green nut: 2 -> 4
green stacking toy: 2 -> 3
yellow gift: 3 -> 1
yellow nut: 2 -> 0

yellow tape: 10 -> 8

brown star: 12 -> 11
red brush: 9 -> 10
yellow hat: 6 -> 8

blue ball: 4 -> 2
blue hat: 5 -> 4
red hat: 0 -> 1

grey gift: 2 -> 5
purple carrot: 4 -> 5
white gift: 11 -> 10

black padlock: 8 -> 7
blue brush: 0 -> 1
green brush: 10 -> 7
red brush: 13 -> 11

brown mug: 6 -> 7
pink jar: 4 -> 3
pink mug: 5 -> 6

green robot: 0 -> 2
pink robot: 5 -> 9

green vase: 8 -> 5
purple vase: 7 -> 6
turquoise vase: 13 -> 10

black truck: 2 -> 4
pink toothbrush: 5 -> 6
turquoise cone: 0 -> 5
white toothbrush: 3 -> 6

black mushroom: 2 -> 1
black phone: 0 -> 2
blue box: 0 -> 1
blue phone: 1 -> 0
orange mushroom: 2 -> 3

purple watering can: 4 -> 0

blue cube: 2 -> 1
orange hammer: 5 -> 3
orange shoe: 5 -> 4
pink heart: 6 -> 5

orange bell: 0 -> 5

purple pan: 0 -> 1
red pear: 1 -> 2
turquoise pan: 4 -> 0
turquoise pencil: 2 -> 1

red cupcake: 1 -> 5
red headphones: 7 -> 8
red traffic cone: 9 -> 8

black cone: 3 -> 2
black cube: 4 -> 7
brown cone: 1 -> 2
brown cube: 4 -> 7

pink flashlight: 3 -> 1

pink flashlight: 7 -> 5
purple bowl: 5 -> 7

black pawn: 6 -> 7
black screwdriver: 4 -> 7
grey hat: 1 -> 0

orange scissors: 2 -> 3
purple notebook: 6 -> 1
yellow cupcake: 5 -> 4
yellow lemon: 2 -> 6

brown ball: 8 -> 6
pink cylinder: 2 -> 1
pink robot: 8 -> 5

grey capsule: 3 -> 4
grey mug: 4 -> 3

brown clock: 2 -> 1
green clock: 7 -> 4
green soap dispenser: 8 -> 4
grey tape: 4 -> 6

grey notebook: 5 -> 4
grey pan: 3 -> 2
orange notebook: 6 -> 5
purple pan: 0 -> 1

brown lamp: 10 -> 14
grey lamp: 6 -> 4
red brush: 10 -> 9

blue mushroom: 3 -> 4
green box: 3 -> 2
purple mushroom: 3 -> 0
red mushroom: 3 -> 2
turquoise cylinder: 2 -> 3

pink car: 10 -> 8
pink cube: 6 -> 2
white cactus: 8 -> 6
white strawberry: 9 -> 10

• **What the task requires**
Lines wanted from the listing above: the line with "brown cone: 1 -> 2" up to and including the line with "grey tape: 4 -> 6". Please write them out exactly, adding nothing else.

• **Exercise solution**
brown cone: 1 -> 2
brown cube: 4 -> 7

pink flashlight: 3 -> 1

pink flashlight: 7 -> 5
purple bowl: 5 -> 7

black pawn: 6 -> 7
black screwdriver: 4 -> 7
grey hat: 1 -> 0

orange scissors: 2 -> 3
purple notebook: 6 -> 1
yellow cupcake: 5 -> 4
yellow lemon: 2 -> 6

brown ball: 8 -> 6
pink cylinder: 2 -> 1
pink robot: 8 -> 5

grey capsule: 3 -> 4
grey mug: 4 -> 3

brown clock: 2 -> 1
green clock: 7 -> 4
green soap dispenser: 8 -> 4
grey tape: 4 -> 6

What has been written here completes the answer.